→ **ACTIVITY**: All records that follow are to be copied exactly, with images omitted.

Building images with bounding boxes
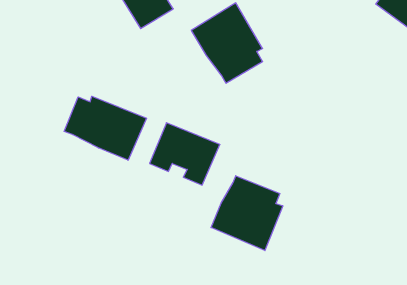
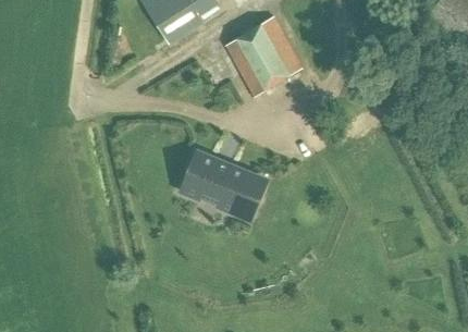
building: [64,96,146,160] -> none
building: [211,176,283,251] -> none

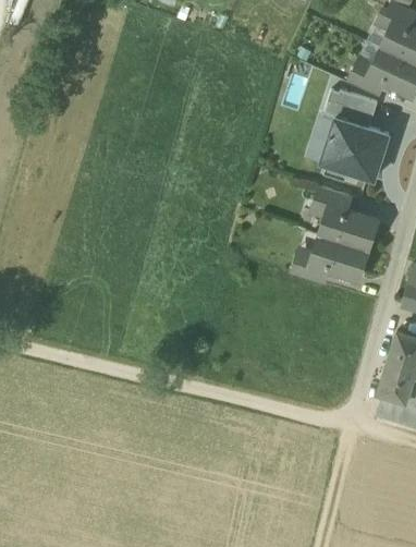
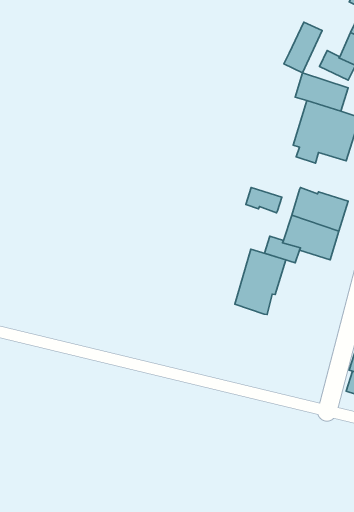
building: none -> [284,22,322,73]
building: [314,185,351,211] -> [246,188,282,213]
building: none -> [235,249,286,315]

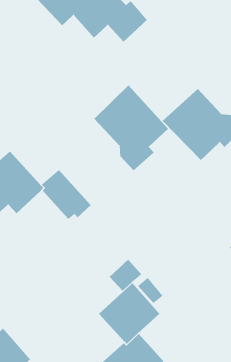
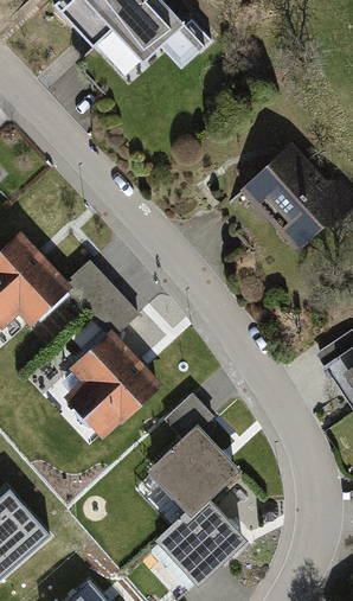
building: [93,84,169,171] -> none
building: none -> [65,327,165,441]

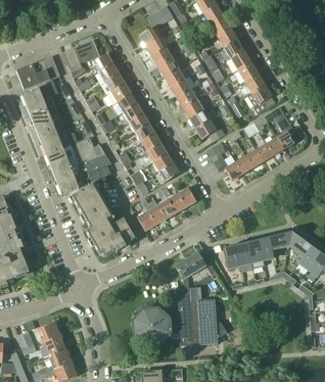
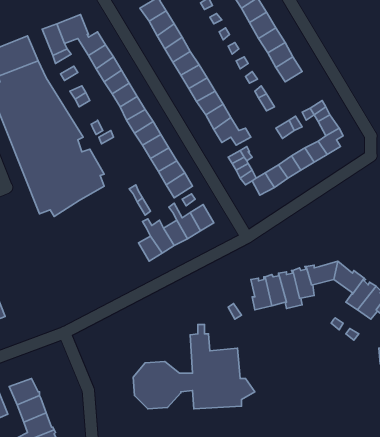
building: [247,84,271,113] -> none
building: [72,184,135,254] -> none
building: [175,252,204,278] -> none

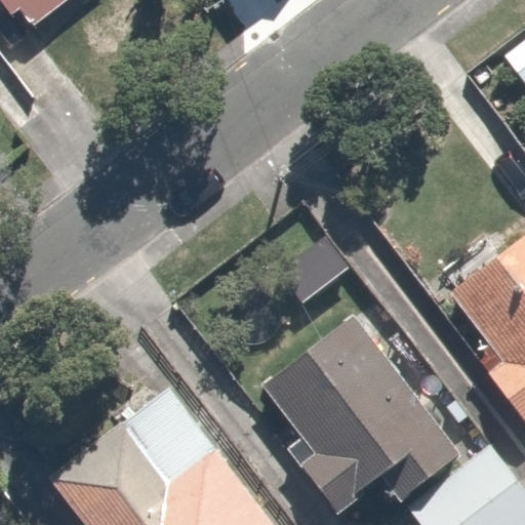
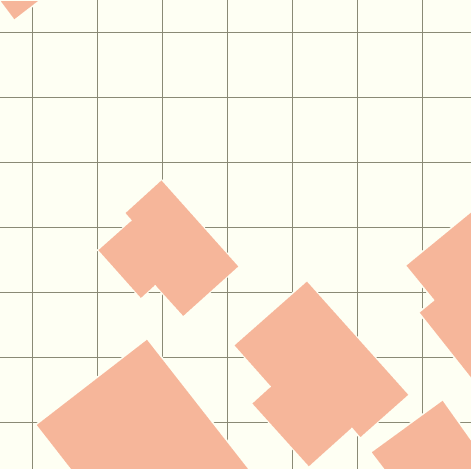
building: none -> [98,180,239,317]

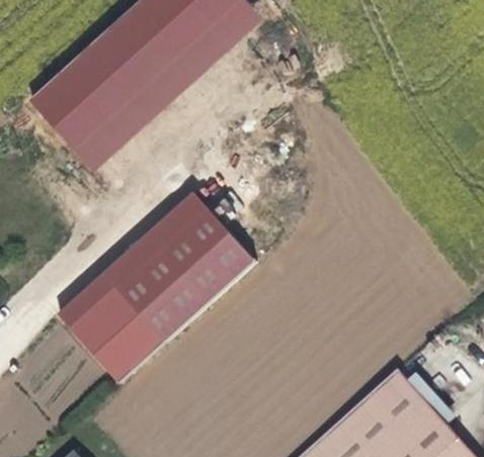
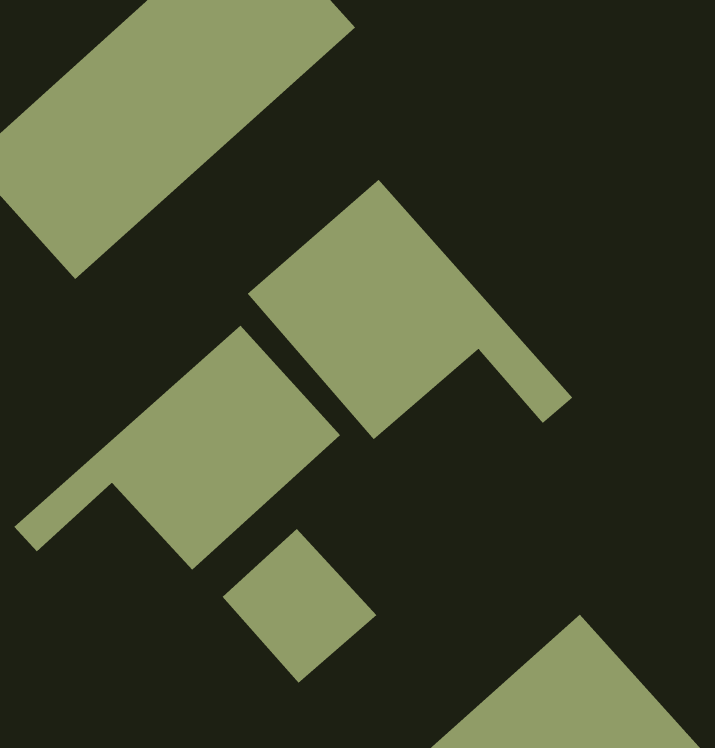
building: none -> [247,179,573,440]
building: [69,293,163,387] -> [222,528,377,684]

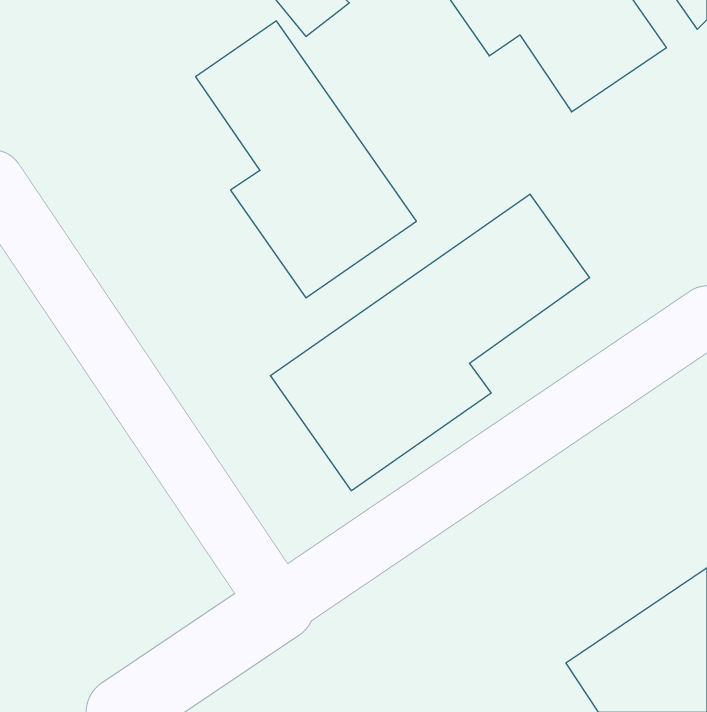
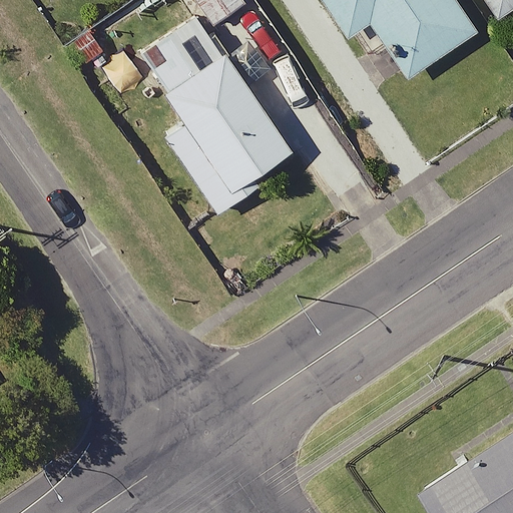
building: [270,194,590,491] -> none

→ **WRITTEN SOLUTION**:
building: [64,96,146,160] -> none
building: [211,176,283,251] -> none

building: none -> [284,22,322,73]
building: [314,185,351,211] -> [246,188,282,213]
building: none -> [235,249,286,315]

building: [93,84,169,171] -> none
building: none -> [65,327,165,441]

building: [247,84,271,113] -> none
building: [72,184,135,254] -> none
building: [175,252,204,278] -> none

building: none -> [98,180,239,317]

building: none -> [247,179,573,440]
building: [69,293,163,387] -> [222,528,377,684]

building: [270,194,590,491] -> none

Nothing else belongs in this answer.